Problem statement: Nothing but the lines from the start of the entries through the line holding "green line: (184, 71) -> (140, 93), moved" is to be repeated, exactly and with pictures excluded.
------
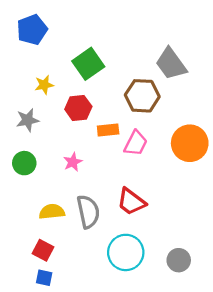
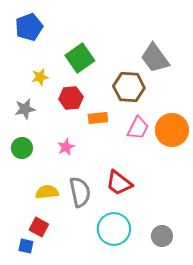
pink trapezoid: (136, 143) -> (138, 128), moved
blue square: (44, 278) -> (26, 246), moved

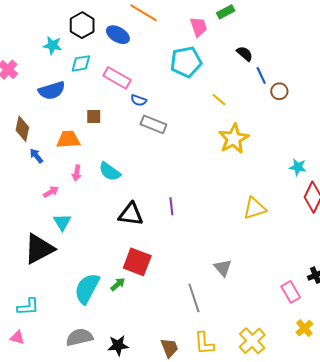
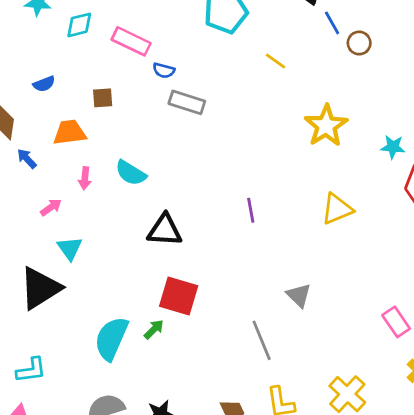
blue semicircle: (52, 91) -> (44, 84), moved, size x0.6
yellow star: (234, 139) -> (326, 126), moved
purple line: (171, 206) -> (251, 210), moved

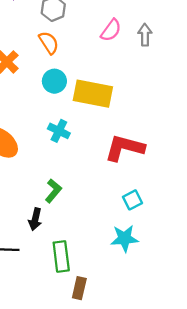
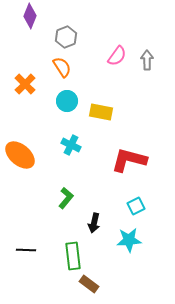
yellow rectangle: (93, 94) -> (101, 112), size x0.7
black arrow: (35, 219) -> (94, 223), moved
brown rectangle: (79, 288) -> (89, 284), turned -66

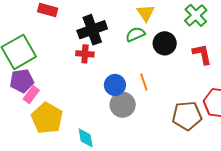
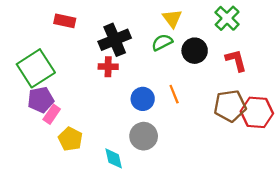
gray circle: (123, 105) -> (144, 136), moved
brown pentagon: (187, 116) -> (230, 106), moved
yellow pentagon: (47, 118) -> (70, 139), size x0.7

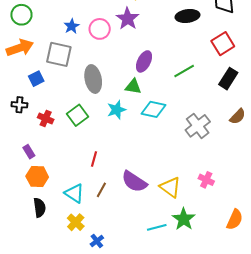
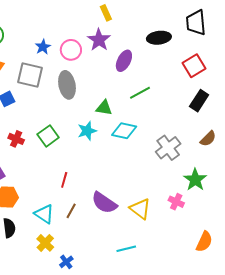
purple ellipse: (144, 61) -> (124, 61), moved
green line: (184, 71) -> (140, 93), moved
gray ellipse: (93, 79) -> (67, 85), moved
green star: (184, 219) -> (195, 180), moved

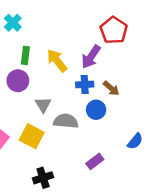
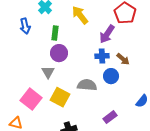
yellow arrow: (57, 61) -> (80, 15), moved
purple circle: (18, 81) -> (59, 53), moved
gray triangle: (43, 105) -> (48, 72), moved

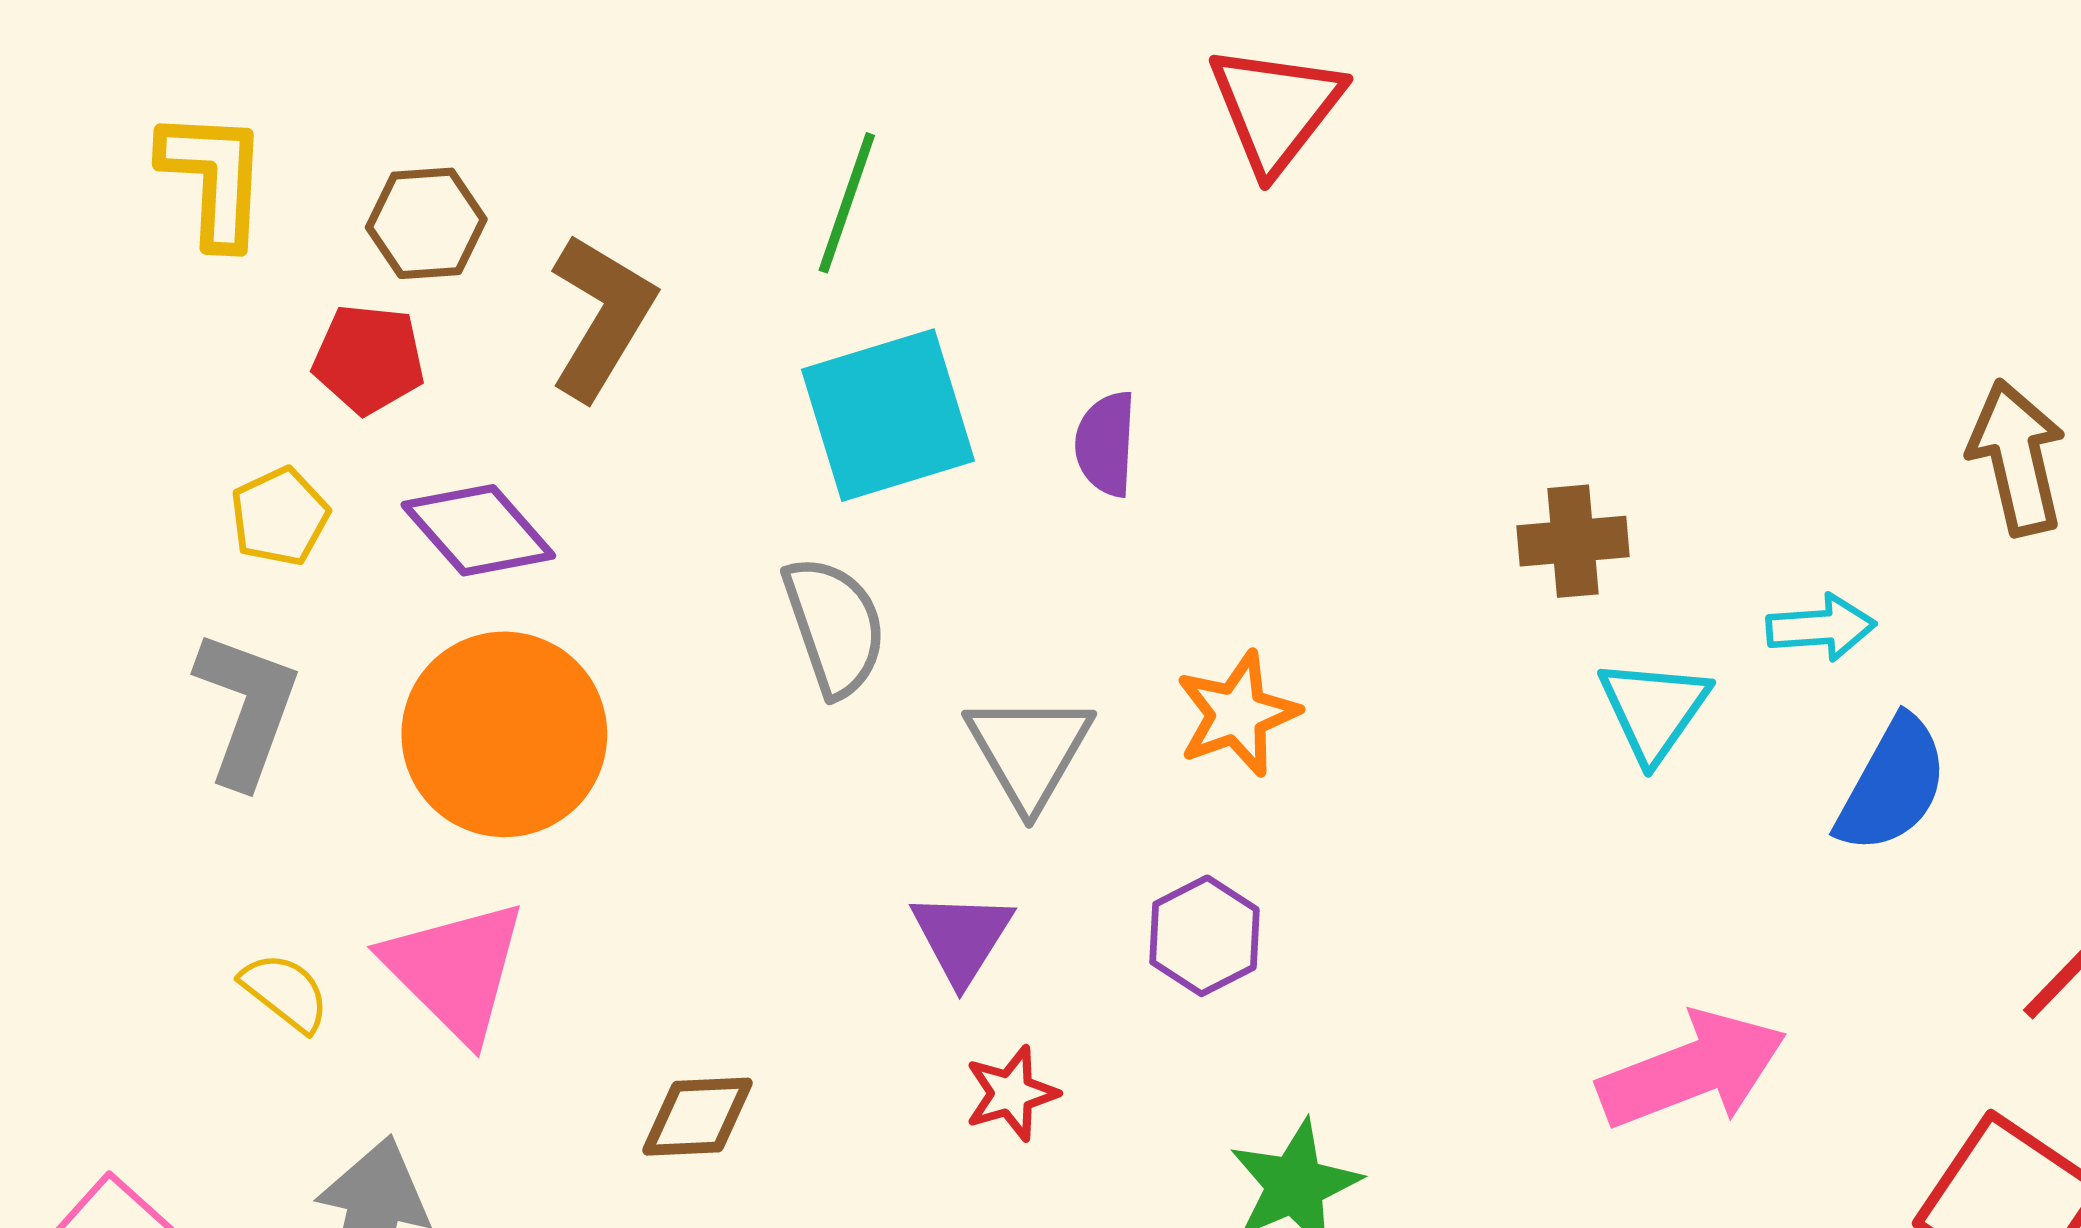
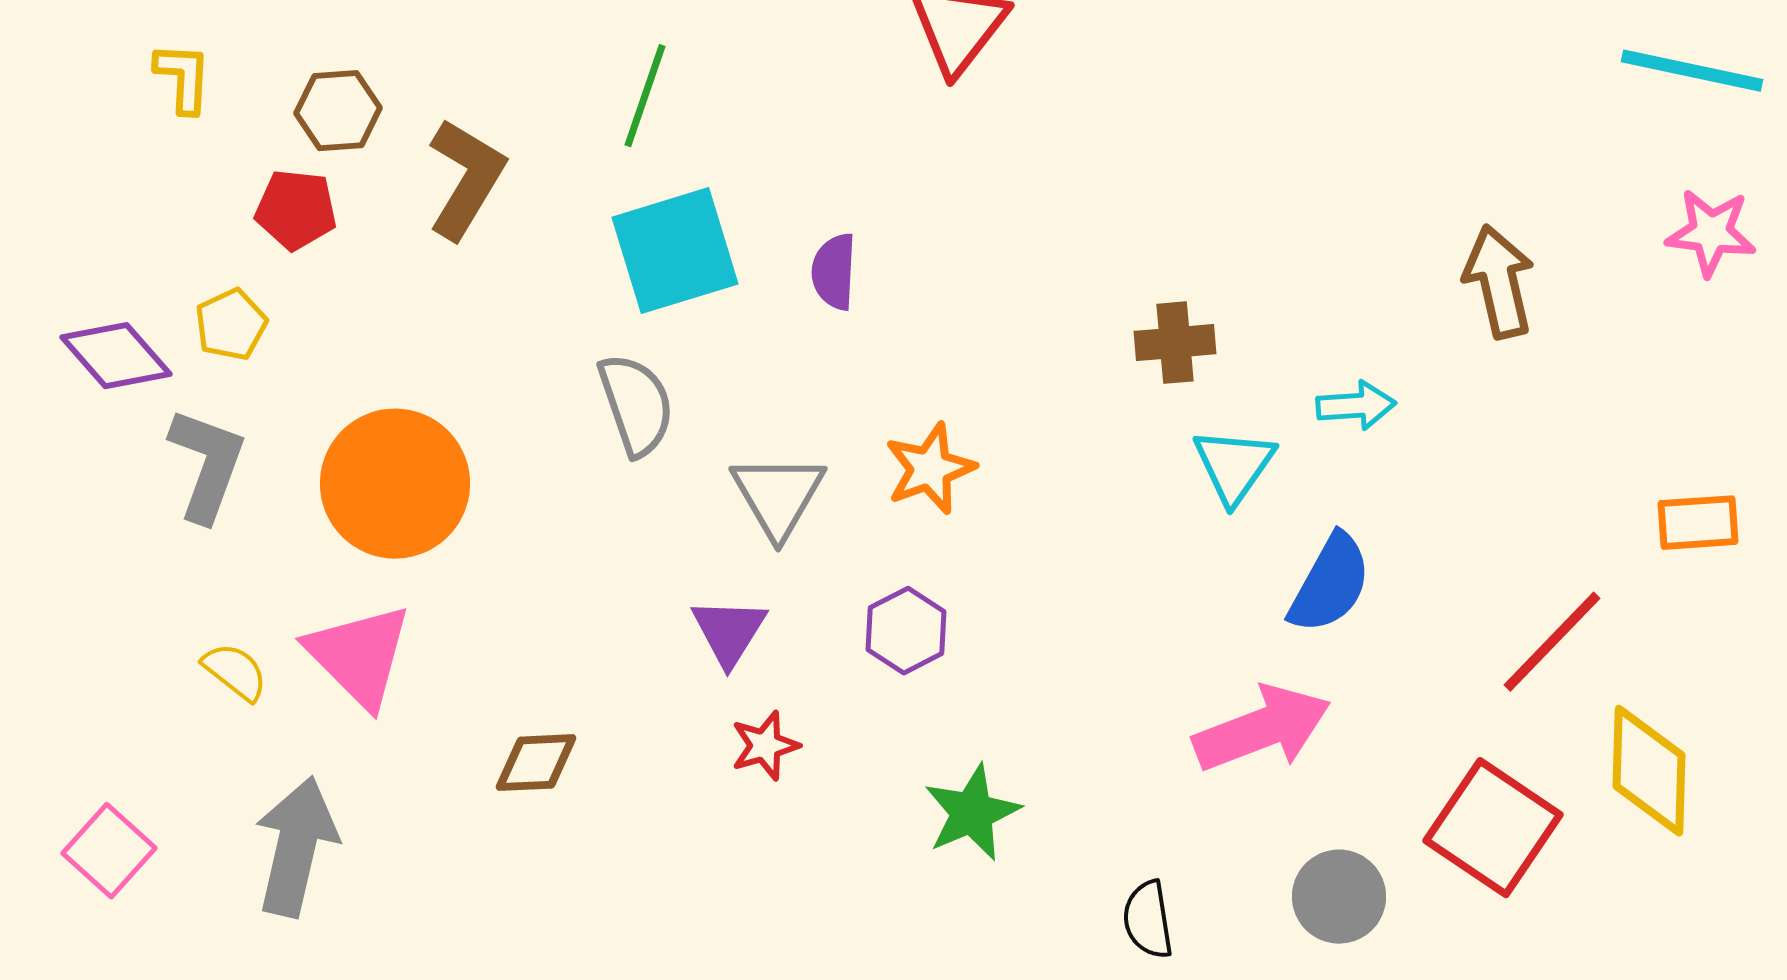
yellow L-shape: (214, 178) -> (183, 78), size x0.7
purple diamond: (478, 530) -> (116, 356), moved
blue semicircle: (1892, 785) -> (1330, 584), moved

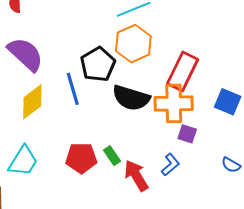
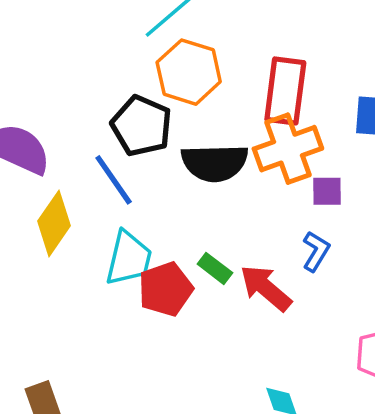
cyan trapezoid: (23, 161) -> (129, 258), moved

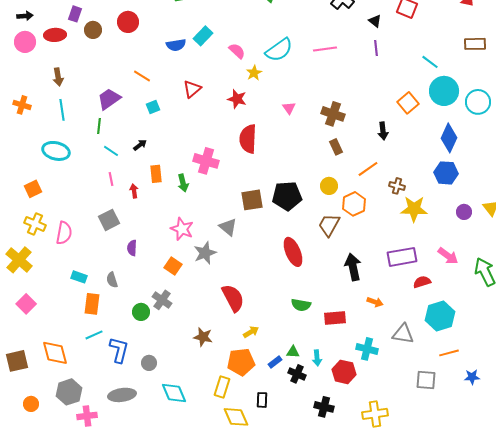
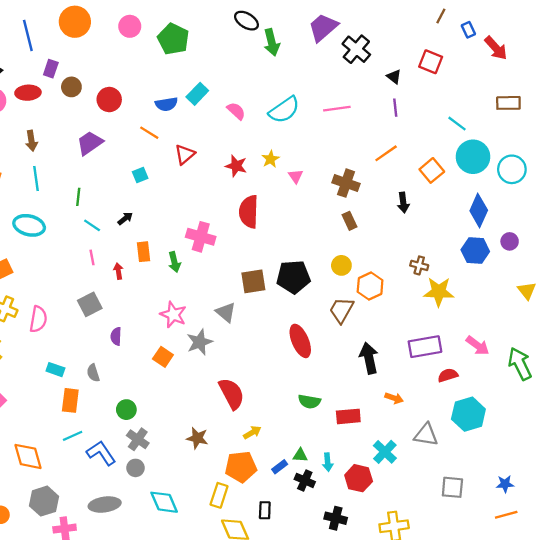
red circle: (128, 22) -> (109, 100), moved
yellow star: (254, 73) -> (270, 159), moved
orange line: (142, 76) -> (149, 133), moved
purple trapezoid: (109, 99) -> (90, 143), moved
orange line: (368, 169) -> (386, 153), moved
purple circle: (464, 212) -> (510, 241), moved
gray cross: (162, 300) -> (138, 439), moved
cyan cross: (367, 349) -> (385, 452), turned 30
blue L-shape: (119, 350) -> (101, 453), turned -48
orange line: (449, 353) -> (506, 515), moved

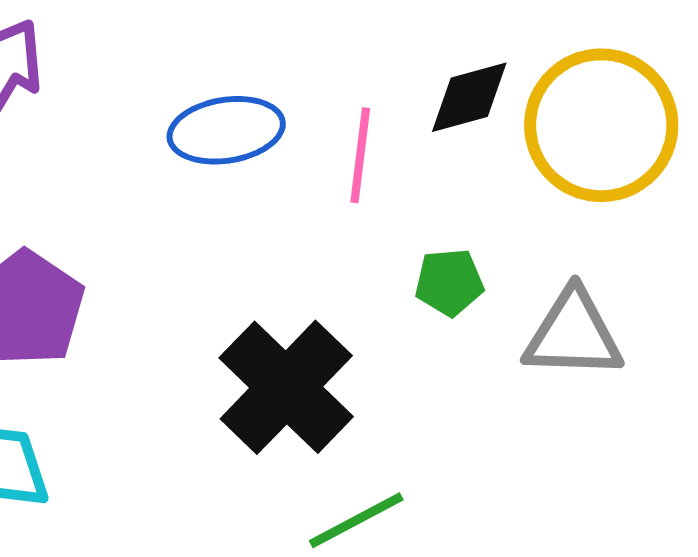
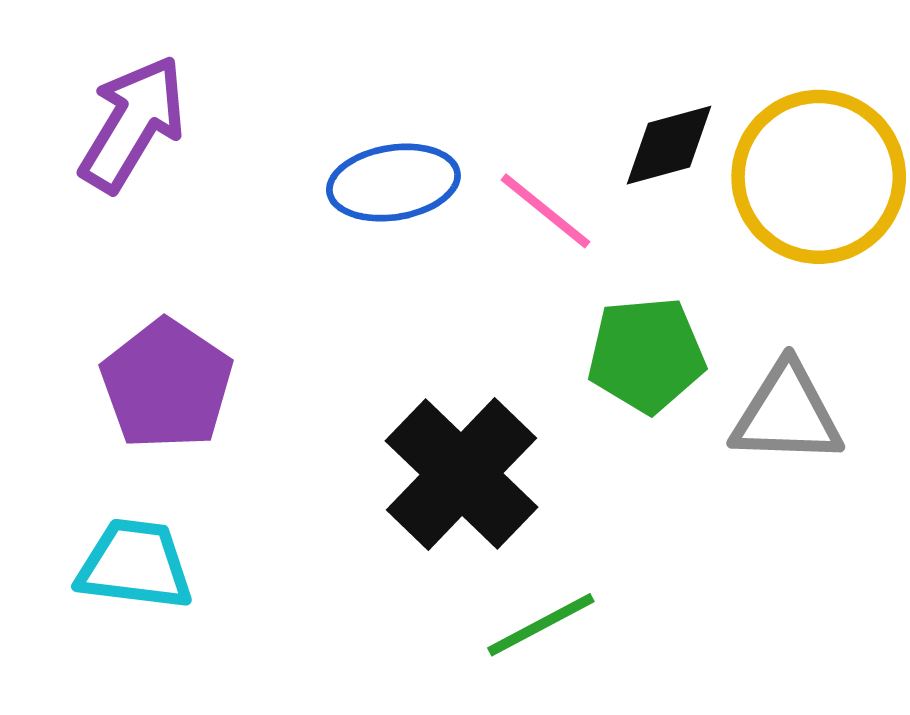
pink line: (360, 155) -> (545, 211), turned -58
green pentagon: (449, 282) -> (646, 355), size x1.5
------
Exercise solution:
pink trapezoid: (136, 143) -> (138, 128), moved
blue square: (44, 278) -> (26, 246), moved

blue semicircle: (52, 91) -> (44, 84), moved, size x0.6
yellow star: (234, 139) -> (326, 126), moved
purple line: (171, 206) -> (251, 210), moved

yellow rectangle: (93, 94) -> (101, 112), size x0.7
black arrow: (35, 219) -> (94, 223), moved
brown rectangle: (79, 288) -> (89, 284), turned -66

gray circle: (123, 105) -> (144, 136), moved
brown pentagon: (187, 116) -> (230, 106), moved
yellow pentagon: (47, 118) -> (70, 139), size x0.7

purple ellipse: (144, 61) -> (124, 61), moved
green line: (184, 71) -> (140, 93), moved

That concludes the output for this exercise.